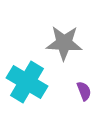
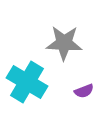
purple semicircle: rotated 90 degrees clockwise
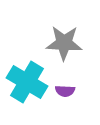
purple semicircle: moved 19 px left; rotated 24 degrees clockwise
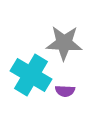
cyan cross: moved 4 px right, 7 px up
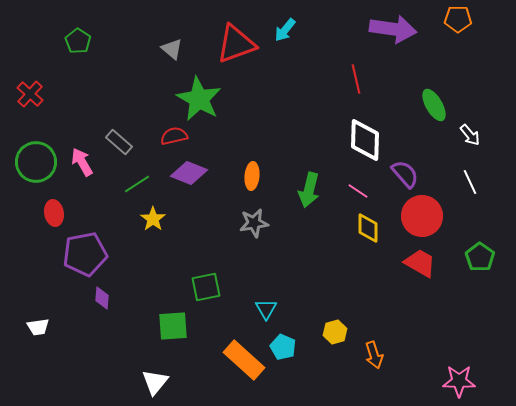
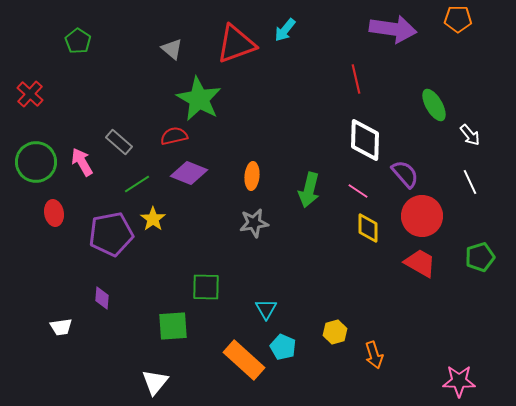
purple pentagon at (85, 254): moved 26 px right, 20 px up
green pentagon at (480, 257): rotated 20 degrees clockwise
green square at (206, 287): rotated 12 degrees clockwise
white trapezoid at (38, 327): moved 23 px right
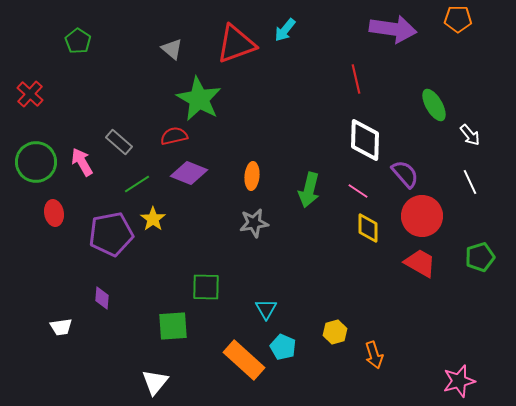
pink star at (459, 381): rotated 16 degrees counterclockwise
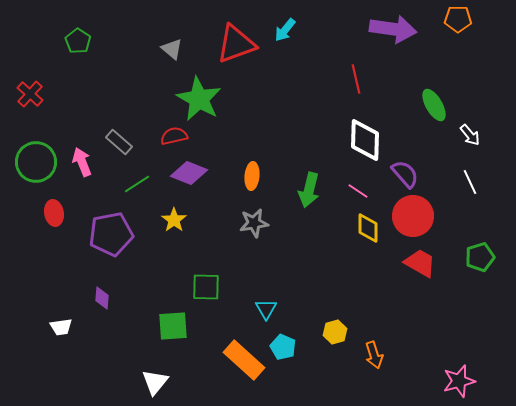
pink arrow at (82, 162): rotated 8 degrees clockwise
red circle at (422, 216): moved 9 px left
yellow star at (153, 219): moved 21 px right, 1 px down
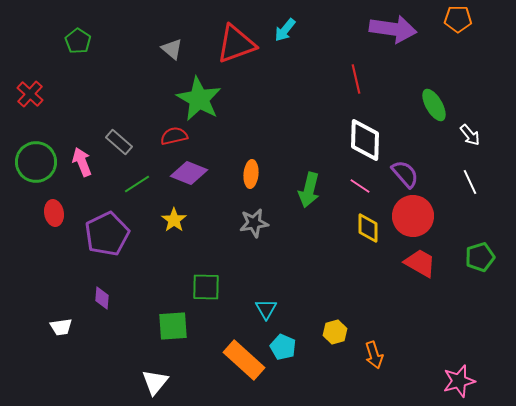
orange ellipse at (252, 176): moved 1 px left, 2 px up
pink line at (358, 191): moved 2 px right, 5 px up
purple pentagon at (111, 234): moved 4 px left; rotated 15 degrees counterclockwise
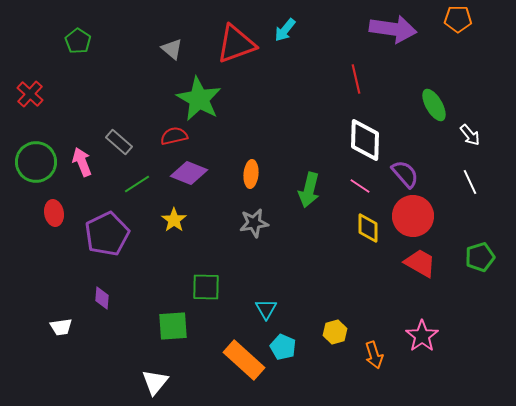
pink star at (459, 381): moved 37 px left, 45 px up; rotated 20 degrees counterclockwise
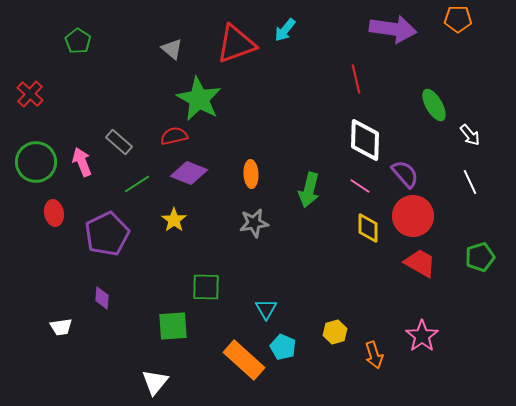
orange ellipse at (251, 174): rotated 8 degrees counterclockwise
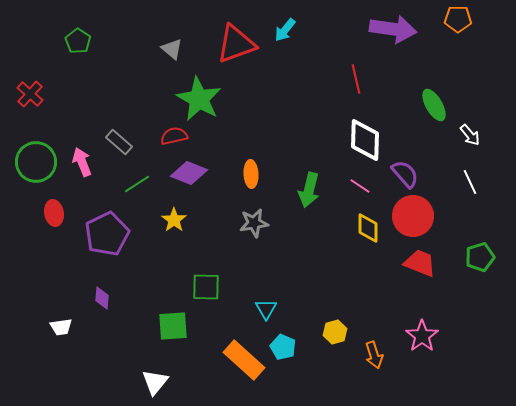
red trapezoid at (420, 263): rotated 8 degrees counterclockwise
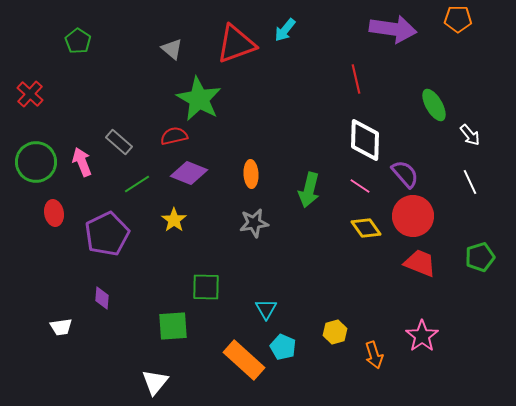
yellow diamond at (368, 228): moved 2 px left; rotated 36 degrees counterclockwise
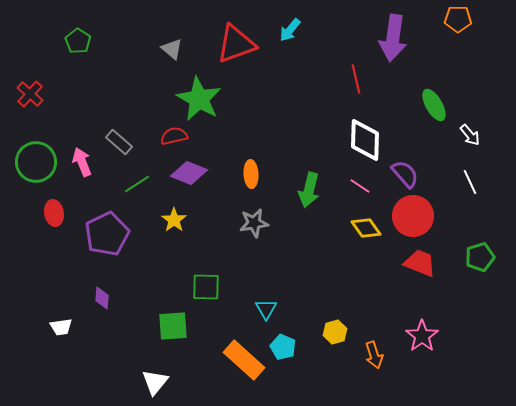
purple arrow at (393, 29): moved 9 px down; rotated 90 degrees clockwise
cyan arrow at (285, 30): moved 5 px right
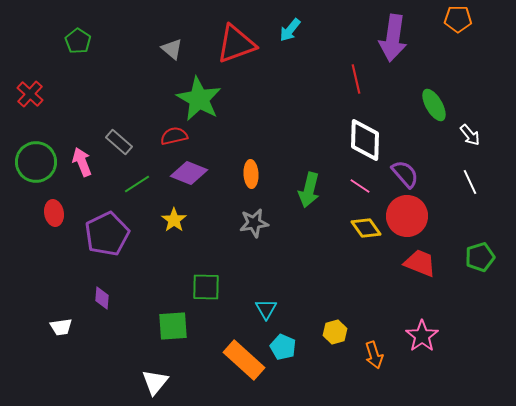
red circle at (413, 216): moved 6 px left
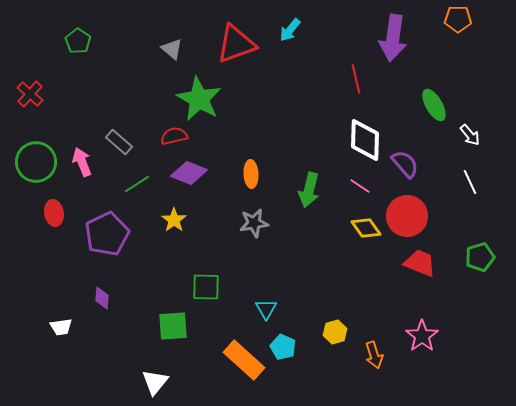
purple semicircle at (405, 174): moved 10 px up
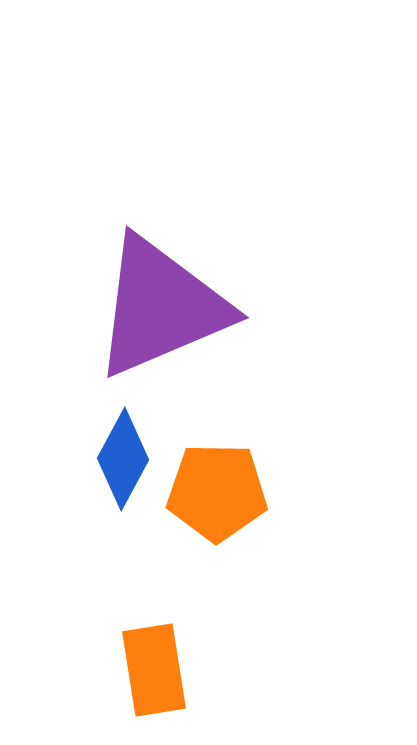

_Set task_:
Print the line for each of the items above word for word, leaving out the pictures.

_Answer_:
purple semicircle: rotated 90 degrees clockwise
purple semicircle: moved 19 px left; rotated 24 degrees clockwise
cyan cross: moved 4 px right, 7 px up
purple pentagon at (85, 254): moved 26 px right, 20 px up
green pentagon at (480, 257): rotated 20 degrees clockwise
green square at (206, 287): rotated 12 degrees clockwise
white trapezoid at (38, 327): moved 23 px right
pink star at (459, 381): rotated 16 degrees counterclockwise
pink arrow at (82, 162): rotated 8 degrees clockwise
red circle at (422, 216): moved 9 px left
yellow star at (153, 219): moved 21 px right, 1 px down
orange ellipse at (252, 176): moved 1 px left, 2 px up
pink line at (358, 191): moved 2 px right, 5 px up
purple pentagon at (111, 234): moved 4 px left; rotated 15 degrees counterclockwise
pink star at (459, 381): moved 37 px left, 45 px up; rotated 20 degrees counterclockwise
orange ellipse at (251, 174): rotated 8 degrees counterclockwise
red trapezoid at (420, 263): rotated 8 degrees counterclockwise
yellow diamond at (368, 228): moved 2 px left; rotated 36 degrees counterclockwise
purple arrow at (393, 29): moved 9 px down; rotated 90 degrees clockwise
cyan arrow at (285, 30): moved 5 px right
red circle at (413, 216): moved 6 px left
purple semicircle at (405, 174): moved 10 px up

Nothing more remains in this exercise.